-- Opening Marker --

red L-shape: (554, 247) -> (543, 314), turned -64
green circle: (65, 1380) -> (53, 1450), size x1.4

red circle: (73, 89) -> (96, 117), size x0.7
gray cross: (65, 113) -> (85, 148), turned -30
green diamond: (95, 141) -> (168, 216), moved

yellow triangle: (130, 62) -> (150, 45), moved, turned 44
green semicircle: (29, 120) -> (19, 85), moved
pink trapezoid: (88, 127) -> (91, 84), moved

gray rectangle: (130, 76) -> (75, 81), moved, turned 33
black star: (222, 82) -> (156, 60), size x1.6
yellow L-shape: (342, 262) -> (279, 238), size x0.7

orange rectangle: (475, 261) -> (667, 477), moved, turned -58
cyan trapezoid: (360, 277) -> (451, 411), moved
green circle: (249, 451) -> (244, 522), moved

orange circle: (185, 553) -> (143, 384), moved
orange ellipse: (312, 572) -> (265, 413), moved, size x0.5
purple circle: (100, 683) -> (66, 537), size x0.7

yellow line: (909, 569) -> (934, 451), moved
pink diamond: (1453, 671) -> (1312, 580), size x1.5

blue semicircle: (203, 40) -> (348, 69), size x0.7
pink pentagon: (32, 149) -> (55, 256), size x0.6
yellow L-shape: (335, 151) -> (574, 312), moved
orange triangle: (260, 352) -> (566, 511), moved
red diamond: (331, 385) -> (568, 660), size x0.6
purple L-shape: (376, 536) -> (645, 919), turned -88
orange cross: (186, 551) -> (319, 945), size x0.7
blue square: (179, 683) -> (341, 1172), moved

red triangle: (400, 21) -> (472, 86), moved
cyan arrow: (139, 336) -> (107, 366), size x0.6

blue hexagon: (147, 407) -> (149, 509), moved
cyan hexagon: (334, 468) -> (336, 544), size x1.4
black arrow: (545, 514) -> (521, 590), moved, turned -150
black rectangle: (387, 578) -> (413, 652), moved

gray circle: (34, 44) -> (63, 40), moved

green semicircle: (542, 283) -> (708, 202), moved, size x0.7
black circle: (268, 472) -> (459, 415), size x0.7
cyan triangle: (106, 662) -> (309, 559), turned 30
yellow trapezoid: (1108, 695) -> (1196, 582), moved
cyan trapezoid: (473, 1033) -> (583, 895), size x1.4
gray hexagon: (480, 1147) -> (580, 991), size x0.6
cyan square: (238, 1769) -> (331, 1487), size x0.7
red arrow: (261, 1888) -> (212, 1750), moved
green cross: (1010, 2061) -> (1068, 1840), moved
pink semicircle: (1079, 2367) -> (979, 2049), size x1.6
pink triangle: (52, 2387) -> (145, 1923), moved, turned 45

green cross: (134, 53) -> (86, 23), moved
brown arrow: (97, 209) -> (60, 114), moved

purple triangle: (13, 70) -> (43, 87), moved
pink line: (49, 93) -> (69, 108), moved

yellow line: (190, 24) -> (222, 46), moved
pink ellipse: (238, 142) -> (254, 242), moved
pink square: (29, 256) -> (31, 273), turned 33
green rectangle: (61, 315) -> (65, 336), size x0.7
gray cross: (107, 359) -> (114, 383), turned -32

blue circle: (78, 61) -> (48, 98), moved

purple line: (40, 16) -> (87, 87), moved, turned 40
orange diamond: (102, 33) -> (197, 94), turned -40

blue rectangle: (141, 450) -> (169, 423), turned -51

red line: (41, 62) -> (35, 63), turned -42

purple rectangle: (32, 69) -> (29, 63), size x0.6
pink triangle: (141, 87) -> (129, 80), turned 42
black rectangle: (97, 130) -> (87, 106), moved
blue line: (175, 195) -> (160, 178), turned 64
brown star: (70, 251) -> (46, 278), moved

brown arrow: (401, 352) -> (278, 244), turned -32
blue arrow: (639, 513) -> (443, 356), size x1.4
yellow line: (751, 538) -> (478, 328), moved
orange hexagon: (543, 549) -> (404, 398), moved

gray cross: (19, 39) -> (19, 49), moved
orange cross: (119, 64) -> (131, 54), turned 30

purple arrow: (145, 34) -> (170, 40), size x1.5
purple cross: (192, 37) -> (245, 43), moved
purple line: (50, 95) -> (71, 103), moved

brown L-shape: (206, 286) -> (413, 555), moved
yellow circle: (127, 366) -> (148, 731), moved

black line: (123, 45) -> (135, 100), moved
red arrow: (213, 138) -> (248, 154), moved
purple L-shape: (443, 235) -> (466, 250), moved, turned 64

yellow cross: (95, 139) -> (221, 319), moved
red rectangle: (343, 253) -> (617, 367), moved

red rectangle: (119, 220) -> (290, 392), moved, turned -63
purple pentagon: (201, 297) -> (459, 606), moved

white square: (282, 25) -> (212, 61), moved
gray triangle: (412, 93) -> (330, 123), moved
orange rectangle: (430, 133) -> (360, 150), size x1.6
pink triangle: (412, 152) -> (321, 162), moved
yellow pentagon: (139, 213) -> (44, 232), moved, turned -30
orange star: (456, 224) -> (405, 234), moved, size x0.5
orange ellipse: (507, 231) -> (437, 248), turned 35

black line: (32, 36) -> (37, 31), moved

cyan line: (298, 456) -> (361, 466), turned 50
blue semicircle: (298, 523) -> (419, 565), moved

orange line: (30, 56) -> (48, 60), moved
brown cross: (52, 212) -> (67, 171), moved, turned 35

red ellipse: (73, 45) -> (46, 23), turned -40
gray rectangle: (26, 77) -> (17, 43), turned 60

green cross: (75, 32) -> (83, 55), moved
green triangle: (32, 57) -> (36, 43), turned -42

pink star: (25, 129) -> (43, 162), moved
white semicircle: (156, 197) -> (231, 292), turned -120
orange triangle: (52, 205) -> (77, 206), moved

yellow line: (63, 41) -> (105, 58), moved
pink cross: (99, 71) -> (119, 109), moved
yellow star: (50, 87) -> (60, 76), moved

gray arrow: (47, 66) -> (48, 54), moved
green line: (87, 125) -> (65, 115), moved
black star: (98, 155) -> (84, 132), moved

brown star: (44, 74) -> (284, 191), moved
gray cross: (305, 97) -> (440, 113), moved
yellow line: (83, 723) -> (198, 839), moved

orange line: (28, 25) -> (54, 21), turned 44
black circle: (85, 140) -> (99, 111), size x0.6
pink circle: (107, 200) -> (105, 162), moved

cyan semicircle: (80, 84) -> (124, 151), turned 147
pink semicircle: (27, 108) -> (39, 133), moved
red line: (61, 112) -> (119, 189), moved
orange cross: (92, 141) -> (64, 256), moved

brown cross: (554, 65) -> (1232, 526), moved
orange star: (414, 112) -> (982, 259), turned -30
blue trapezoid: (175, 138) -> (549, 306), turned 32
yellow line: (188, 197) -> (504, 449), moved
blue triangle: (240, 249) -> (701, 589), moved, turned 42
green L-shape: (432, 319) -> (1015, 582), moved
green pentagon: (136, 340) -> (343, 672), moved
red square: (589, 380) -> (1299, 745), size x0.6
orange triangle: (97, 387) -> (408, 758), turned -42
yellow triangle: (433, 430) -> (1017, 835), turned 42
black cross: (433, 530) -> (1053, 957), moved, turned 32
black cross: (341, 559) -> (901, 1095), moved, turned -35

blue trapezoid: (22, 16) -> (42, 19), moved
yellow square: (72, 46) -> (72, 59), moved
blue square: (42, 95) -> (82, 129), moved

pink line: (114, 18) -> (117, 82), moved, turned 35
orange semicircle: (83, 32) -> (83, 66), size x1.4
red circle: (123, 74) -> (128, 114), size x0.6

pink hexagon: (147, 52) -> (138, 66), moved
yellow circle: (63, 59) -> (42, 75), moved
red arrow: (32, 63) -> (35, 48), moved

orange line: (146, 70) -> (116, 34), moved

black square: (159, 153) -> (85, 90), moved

-- Closing Marker --

* GOAL OF THE EXERCISE *
Each entry is to be output exactly as it was written.

* ANSWER FOR THIS EXERCISE *
red L-shape: (554, 247) -> (543, 314), turned -64
green circle: (65, 1380) -> (53, 1450), size x1.4

red circle: (73, 89) -> (96, 117), size x0.7
gray cross: (65, 113) -> (85, 148), turned -30
green diamond: (95, 141) -> (168, 216), moved

yellow triangle: (130, 62) -> (150, 45), moved, turned 44
green semicircle: (29, 120) -> (19, 85), moved
pink trapezoid: (88, 127) -> (91, 84), moved

gray rectangle: (130, 76) -> (75, 81), moved, turned 33
black star: (222, 82) -> (156, 60), size x1.6
yellow L-shape: (342, 262) -> (279, 238), size x0.7

orange rectangle: (475, 261) -> (667, 477), moved, turned -58
cyan trapezoid: (360, 277) -> (451, 411), moved
green circle: (249, 451) -> (244, 522), moved

orange circle: (185, 553) -> (143, 384), moved
orange ellipse: (312, 572) -> (265, 413), moved, size x0.5
purple circle: (100, 683) -> (66, 537), size x0.7

yellow line: (909, 569) -> (934, 451), moved
pink diamond: (1453, 671) -> (1312, 580), size x1.5

blue semicircle: (203, 40) -> (348, 69), size x0.7
pink pentagon: (32, 149) -> (55, 256), size x0.6
yellow L-shape: (335, 151) -> (574, 312), moved
orange triangle: (260, 352) -> (566, 511), moved
red diamond: (331, 385) -> (568, 660), size x0.6
purple L-shape: (376, 536) -> (645, 919), turned -88
orange cross: (186, 551) -> (319, 945), size x0.7
blue square: (179, 683) -> (341, 1172), moved

red triangle: (400, 21) -> (472, 86), moved
cyan arrow: (139, 336) -> (107, 366), size x0.6

blue hexagon: (147, 407) -> (149, 509), moved
cyan hexagon: (334, 468) -> (336, 544), size x1.4
black arrow: (545, 514) -> (521, 590), moved, turned -150
black rectangle: (387, 578) -> (413, 652), moved

gray circle: (34, 44) -> (63, 40), moved

green semicircle: (542, 283) -> (708, 202), moved, size x0.7
black circle: (268, 472) -> (459, 415), size x0.7
cyan triangle: (106, 662) -> (309, 559), turned 30
yellow trapezoid: (1108, 695) -> (1196, 582), moved
cyan trapezoid: (473, 1033) -> (583, 895), size x1.4
gray hexagon: (480, 1147) -> (580, 991), size x0.6
cyan square: (238, 1769) -> (331, 1487), size x0.7
red arrow: (261, 1888) -> (212, 1750), moved
green cross: (1010, 2061) -> (1068, 1840), moved
pink semicircle: (1079, 2367) -> (979, 2049), size x1.6
pink triangle: (52, 2387) -> (145, 1923), moved, turned 45

green cross: (134, 53) -> (86, 23), moved
brown arrow: (97, 209) -> (60, 114), moved

purple triangle: (13, 70) -> (43, 87), moved
pink line: (49, 93) -> (69, 108), moved

yellow line: (190, 24) -> (222, 46), moved
pink ellipse: (238, 142) -> (254, 242), moved
pink square: (29, 256) -> (31, 273), turned 33
green rectangle: (61, 315) -> (65, 336), size x0.7
gray cross: (107, 359) -> (114, 383), turned -32

blue circle: (78, 61) -> (48, 98), moved

purple line: (40, 16) -> (87, 87), moved, turned 40
orange diamond: (102, 33) -> (197, 94), turned -40

blue rectangle: (141, 450) -> (169, 423), turned -51

red line: (41, 62) -> (35, 63), turned -42

purple rectangle: (32, 69) -> (29, 63), size x0.6
pink triangle: (141, 87) -> (129, 80), turned 42
black rectangle: (97, 130) -> (87, 106), moved
blue line: (175, 195) -> (160, 178), turned 64
brown star: (70, 251) -> (46, 278), moved

brown arrow: (401, 352) -> (278, 244), turned -32
blue arrow: (639, 513) -> (443, 356), size x1.4
yellow line: (751, 538) -> (478, 328), moved
orange hexagon: (543, 549) -> (404, 398), moved

gray cross: (19, 39) -> (19, 49), moved
orange cross: (119, 64) -> (131, 54), turned 30

purple arrow: (145, 34) -> (170, 40), size x1.5
purple cross: (192, 37) -> (245, 43), moved
purple line: (50, 95) -> (71, 103), moved

brown L-shape: (206, 286) -> (413, 555), moved
yellow circle: (127, 366) -> (148, 731), moved

black line: (123, 45) -> (135, 100), moved
red arrow: (213, 138) -> (248, 154), moved
purple L-shape: (443, 235) -> (466, 250), moved, turned 64

yellow cross: (95, 139) -> (221, 319), moved
red rectangle: (343, 253) -> (617, 367), moved

red rectangle: (119, 220) -> (290, 392), moved, turned -63
purple pentagon: (201, 297) -> (459, 606), moved

white square: (282, 25) -> (212, 61), moved
gray triangle: (412, 93) -> (330, 123), moved
orange rectangle: (430, 133) -> (360, 150), size x1.6
pink triangle: (412, 152) -> (321, 162), moved
yellow pentagon: (139, 213) -> (44, 232), moved, turned -30
orange star: (456, 224) -> (405, 234), moved, size x0.5
orange ellipse: (507, 231) -> (437, 248), turned 35

black line: (32, 36) -> (37, 31), moved

cyan line: (298, 456) -> (361, 466), turned 50
blue semicircle: (298, 523) -> (419, 565), moved

orange line: (30, 56) -> (48, 60), moved
brown cross: (52, 212) -> (67, 171), moved, turned 35

red ellipse: (73, 45) -> (46, 23), turned -40
gray rectangle: (26, 77) -> (17, 43), turned 60

green cross: (75, 32) -> (83, 55), moved
green triangle: (32, 57) -> (36, 43), turned -42

pink star: (25, 129) -> (43, 162), moved
white semicircle: (156, 197) -> (231, 292), turned -120
orange triangle: (52, 205) -> (77, 206), moved

yellow line: (63, 41) -> (105, 58), moved
pink cross: (99, 71) -> (119, 109), moved
yellow star: (50, 87) -> (60, 76), moved

gray arrow: (47, 66) -> (48, 54), moved
green line: (87, 125) -> (65, 115), moved
black star: (98, 155) -> (84, 132), moved

brown star: (44, 74) -> (284, 191), moved
gray cross: (305, 97) -> (440, 113), moved
yellow line: (83, 723) -> (198, 839), moved

orange line: (28, 25) -> (54, 21), turned 44
black circle: (85, 140) -> (99, 111), size x0.6
pink circle: (107, 200) -> (105, 162), moved

cyan semicircle: (80, 84) -> (124, 151), turned 147
pink semicircle: (27, 108) -> (39, 133), moved
red line: (61, 112) -> (119, 189), moved
orange cross: (92, 141) -> (64, 256), moved

brown cross: (554, 65) -> (1232, 526), moved
orange star: (414, 112) -> (982, 259), turned -30
blue trapezoid: (175, 138) -> (549, 306), turned 32
yellow line: (188, 197) -> (504, 449), moved
blue triangle: (240, 249) -> (701, 589), moved, turned 42
green L-shape: (432, 319) -> (1015, 582), moved
green pentagon: (136, 340) -> (343, 672), moved
red square: (589, 380) -> (1299, 745), size x0.6
orange triangle: (97, 387) -> (408, 758), turned -42
yellow triangle: (433, 430) -> (1017, 835), turned 42
black cross: (433, 530) -> (1053, 957), moved, turned 32
black cross: (341, 559) -> (901, 1095), moved, turned -35

blue trapezoid: (22, 16) -> (42, 19), moved
yellow square: (72, 46) -> (72, 59), moved
blue square: (42, 95) -> (82, 129), moved

pink line: (114, 18) -> (117, 82), moved, turned 35
orange semicircle: (83, 32) -> (83, 66), size x1.4
red circle: (123, 74) -> (128, 114), size x0.6

pink hexagon: (147, 52) -> (138, 66), moved
yellow circle: (63, 59) -> (42, 75), moved
red arrow: (32, 63) -> (35, 48), moved

orange line: (146, 70) -> (116, 34), moved

black square: (159, 153) -> (85, 90), moved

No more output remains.